REQUIREMENT =>
Line by line, copy all of the data exactly.

Data excerpts =>

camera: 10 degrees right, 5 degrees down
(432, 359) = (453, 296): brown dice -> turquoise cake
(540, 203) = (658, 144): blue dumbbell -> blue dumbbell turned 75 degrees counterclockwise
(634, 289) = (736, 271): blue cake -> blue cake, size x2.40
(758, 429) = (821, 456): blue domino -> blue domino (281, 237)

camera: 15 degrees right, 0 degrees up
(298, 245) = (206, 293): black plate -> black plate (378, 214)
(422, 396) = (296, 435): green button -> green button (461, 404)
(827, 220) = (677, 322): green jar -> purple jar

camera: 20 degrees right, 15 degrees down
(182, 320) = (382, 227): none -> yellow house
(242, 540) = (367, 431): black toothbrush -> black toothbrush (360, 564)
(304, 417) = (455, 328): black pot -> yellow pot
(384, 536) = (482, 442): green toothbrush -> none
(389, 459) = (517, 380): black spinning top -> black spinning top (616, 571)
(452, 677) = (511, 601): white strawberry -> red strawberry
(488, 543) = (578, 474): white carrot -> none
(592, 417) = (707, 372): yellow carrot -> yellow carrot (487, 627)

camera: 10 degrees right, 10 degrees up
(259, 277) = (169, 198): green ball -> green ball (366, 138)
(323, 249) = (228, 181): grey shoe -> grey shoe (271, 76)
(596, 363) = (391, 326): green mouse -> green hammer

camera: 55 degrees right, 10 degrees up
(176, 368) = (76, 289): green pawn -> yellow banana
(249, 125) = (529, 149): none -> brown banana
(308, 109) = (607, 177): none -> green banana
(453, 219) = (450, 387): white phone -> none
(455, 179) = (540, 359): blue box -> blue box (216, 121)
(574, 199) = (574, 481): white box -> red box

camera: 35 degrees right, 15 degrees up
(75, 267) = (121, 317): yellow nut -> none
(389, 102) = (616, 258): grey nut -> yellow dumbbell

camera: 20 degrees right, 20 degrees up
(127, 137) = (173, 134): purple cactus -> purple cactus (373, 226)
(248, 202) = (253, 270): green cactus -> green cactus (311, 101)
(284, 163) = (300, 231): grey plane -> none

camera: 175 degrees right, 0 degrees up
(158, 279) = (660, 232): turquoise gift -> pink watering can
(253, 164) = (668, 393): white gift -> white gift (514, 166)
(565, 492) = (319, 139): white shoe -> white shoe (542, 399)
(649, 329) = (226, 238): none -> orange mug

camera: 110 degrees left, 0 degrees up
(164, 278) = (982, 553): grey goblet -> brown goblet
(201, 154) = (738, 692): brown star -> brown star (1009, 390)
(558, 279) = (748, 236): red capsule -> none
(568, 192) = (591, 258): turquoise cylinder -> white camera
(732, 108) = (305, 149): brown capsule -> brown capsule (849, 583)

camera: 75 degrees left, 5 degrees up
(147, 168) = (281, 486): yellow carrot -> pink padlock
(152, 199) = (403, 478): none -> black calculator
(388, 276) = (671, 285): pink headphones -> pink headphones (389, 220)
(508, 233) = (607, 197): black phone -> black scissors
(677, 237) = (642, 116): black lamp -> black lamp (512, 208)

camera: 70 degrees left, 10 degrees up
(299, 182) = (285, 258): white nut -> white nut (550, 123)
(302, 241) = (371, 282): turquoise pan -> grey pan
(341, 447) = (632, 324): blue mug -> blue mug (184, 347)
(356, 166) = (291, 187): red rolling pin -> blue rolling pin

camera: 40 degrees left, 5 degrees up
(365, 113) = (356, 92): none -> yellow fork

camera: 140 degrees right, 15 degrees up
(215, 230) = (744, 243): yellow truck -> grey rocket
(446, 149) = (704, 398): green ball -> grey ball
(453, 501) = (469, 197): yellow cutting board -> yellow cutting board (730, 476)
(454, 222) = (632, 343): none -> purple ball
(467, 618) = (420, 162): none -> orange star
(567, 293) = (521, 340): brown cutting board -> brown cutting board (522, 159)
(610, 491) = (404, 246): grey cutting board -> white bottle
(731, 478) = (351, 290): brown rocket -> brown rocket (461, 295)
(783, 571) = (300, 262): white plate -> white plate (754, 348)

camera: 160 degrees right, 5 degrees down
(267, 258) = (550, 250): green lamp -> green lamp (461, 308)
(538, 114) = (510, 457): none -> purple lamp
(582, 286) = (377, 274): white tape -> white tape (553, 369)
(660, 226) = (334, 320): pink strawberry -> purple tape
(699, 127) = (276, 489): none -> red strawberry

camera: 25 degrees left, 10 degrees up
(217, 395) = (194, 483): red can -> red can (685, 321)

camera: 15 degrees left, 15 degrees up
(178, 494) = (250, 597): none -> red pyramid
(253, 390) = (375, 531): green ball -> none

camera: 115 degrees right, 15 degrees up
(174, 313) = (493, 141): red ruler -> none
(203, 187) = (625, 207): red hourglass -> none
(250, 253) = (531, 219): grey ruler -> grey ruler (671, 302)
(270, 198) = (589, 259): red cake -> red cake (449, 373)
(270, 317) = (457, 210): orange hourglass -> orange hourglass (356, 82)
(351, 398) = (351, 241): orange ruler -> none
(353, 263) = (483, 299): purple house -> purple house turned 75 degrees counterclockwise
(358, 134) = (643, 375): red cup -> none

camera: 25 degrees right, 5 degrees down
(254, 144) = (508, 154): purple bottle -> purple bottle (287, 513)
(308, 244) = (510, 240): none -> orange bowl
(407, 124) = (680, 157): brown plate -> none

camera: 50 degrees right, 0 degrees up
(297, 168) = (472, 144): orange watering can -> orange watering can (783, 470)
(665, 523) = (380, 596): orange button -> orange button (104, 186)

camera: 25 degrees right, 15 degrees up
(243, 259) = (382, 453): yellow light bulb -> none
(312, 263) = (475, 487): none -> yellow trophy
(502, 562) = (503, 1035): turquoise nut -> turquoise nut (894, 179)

REPLY TO THE EXERCISE =>
camera: 10 degrees right, 5 degrees down
(432, 359) = (453, 296): brown dice -> turquoise cake
(540, 203) = (658, 144): blue dumbbell -> blue dumbbell turned 75 degrees counterclockwise
(634, 289) = (736, 271): blue cake -> blue cake, size x2.40
(758, 429) = (821, 456): blue domino -> blue domino (281, 237)

camera: 15 degrees right, 0 degrees up
(298, 245) = (206, 293): black plate -> black plate (378, 214)
(422, 396) = (296, 435): green button -> green button (461, 404)
(827, 220) = (677, 322): green jar -> purple jar

camera: 20 degrees right, 15 degrees down
(182, 320) = (382, 227): none -> yellow house
(242, 540) = (367, 431): black toothbrush -> black toothbrush (360, 564)
(304, 417) = (455, 328): black pot -> yellow pot
(384, 536) = (482, 442): green toothbrush -> none
(389, 459) = (517, 380): black spinning top -> black spinning top (616, 571)
(452, 677) = (511, 601): white strawberry -> red strawberry
(488, 543) = (578, 474): white carrot -> none
(592, 417) = (707, 372): yellow carrot -> yellow carrot (487, 627)

camera: 10 degrees right, 10 degrees up
(259, 277) = (169, 198): green ball -> green ball (366, 138)
(323, 249) = (228, 181): grey shoe -> grey shoe (271, 76)
(596, 363) = (391, 326): green mouse -> green hammer

camera: 55 degrees right, 10 degrees up
(176, 368) = (76, 289): green pawn -> yellow banana
(249, 125) = (529, 149): none -> brown banana
(308, 109) = (607, 177): none -> green banana
(453, 219) = (450, 387): white phone -> none
(455, 179) = (540, 359): blue box -> blue box (216, 121)
(574, 199) = (574, 481): white box -> red box

camera: 35 degrees right, 15 degrees up
(75, 267) = (121, 317): yellow nut -> none
(389, 102) = (616, 258): grey nut -> yellow dumbbell

camera: 20 degrees right, 20 degrees up
(127, 137) = (173, 134): purple cactus -> purple cactus (373, 226)
(248, 202) = (253, 270): green cactus -> green cactus (311, 101)
(284, 163) = (300, 231): grey plane -> none

camera: 175 degrees right, 0 degrees up
(158, 279) = (660, 232): turquoise gift -> pink watering can
(253, 164) = (668, 393): white gift -> white gift (514, 166)
(565, 492) = (319, 139): white shoe -> white shoe (542, 399)
(649, 329) = (226, 238): none -> orange mug

camera: 110 degrees left, 0 degrees up
(164, 278) = (982, 553): grey goblet -> brown goblet
(201, 154) = (738, 692): brown star -> brown star (1009, 390)
(558, 279) = (748, 236): red capsule -> none
(568, 192) = (591, 258): turquoise cylinder -> white camera
(732, 108) = (305, 149): brown capsule -> brown capsule (849, 583)

camera: 75 degrees left, 5 degrees up
(147, 168) = (281, 486): yellow carrot -> pink padlock
(152, 199) = (403, 478): none -> black calculator
(388, 276) = (671, 285): pink headphones -> pink headphones (389, 220)
(508, 233) = (607, 197): black phone -> black scissors
(677, 237) = (642, 116): black lamp -> black lamp (512, 208)

camera: 70 degrees left, 10 degrees up
(299, 182) = (285, 258): white nut -> white nut (550, 123)
(302, 241) = (371, 282): turquoise pan -> grey pan
(341, 447) = (632, 324): blue mug -> blue mug (184, 347)
(356, 166) = (291, 187): red rolling pin -> blue rolling pin

camera: 40 degrees left, 5 degrees up
(365, 113) = (356, 92): none -> yellow fork

camera: 140 degrees right, 15 degrees up
(215, 230) = (744, 243): yellow truck -> grey rocket
(446, 149) = (704, 398): green ball -> grey ball
(453, 501) = (469, 197): yellow cutting board -> yellow cutting board (730, 476)
(454, 222) = (632, 343): none -> purple ball
(467, 618) = (420, 162): none -> orange star
(567, 293) = (521, 340): brown cutting board -> brown cutting board (522, 159)
(610, 491) = (404, 246): grey cutting board -> white bottle
(731, 478) = (351, 290): brown rocket -> brown rocket (461, 295)
(783, 571) = (300, 262): white plate -> white plate (754, 348)

camera: 160 degrees right, 5 degrees down
(267, 258) = (550, 250): green lamp -> green lamp (461, 308)
(538, 114) = (510, 457): none -> purple lamp
(582, 286) = (377, 274): white tape -> white tape (553, 369)
(660, 226) = (334, 320): pink strawberry -> purple tape
(699, 127) = (276, 489): none -> red strawberry

camera: 25 degrees left, 10 degrees up
(217, 395) = (194, 483): red can -> red can (685, 321)

camera: 15 degrees left, 15 degrees up
(178, 494) = (250, 597): none -> red pyramid
(253, 390) = (375, 531): green ball -> none

camera: 115 degrees right, 15 degrees up
(174, 313) = (493, 141): red ruler -> none
(203, 187) = (625, 207): red hourglass -> none
(250, 253) = (531, 219): grey ruler -> grey ruler (671, 302)
(270, 198) = (589, 259): red cake -> red cake (449, 373)
(270, 317) = (457, 210): orange hourglass -> orange hourglass (356, 82)
(351, 398) = (351, 241): orange ruler -> none
(353, 263) = (483, 299): purple house -> purple house turned 75 degrees counterclockwise
(358, 134) = (643, 375): red cup -> none

camera: 25 degrees right, 5 degrees down
(254, 144) = (508, 154): purple bottle -> purple bottle (287, 513)
(308, 244) = (510, 240): none -> orange bowl
(407, 124) = (680, 157): brown plate -> none

camera: 50 degrees right, 0 degrees up
(297, 168) = (472, 144): orange watering can -> orange watering can (783, 470)
(665, 523) = (380, 596): orange button -> orange button (104, 186)

camera: 25 degrees right, 15 degrees up
(243, 259) = (382, 453): yellow light bulb -> none
(312, 263) = (475, 487): none -> yellow trophy
(502, 562) = (503, 1035): turquoise nut -> turquoise nut (894, 179)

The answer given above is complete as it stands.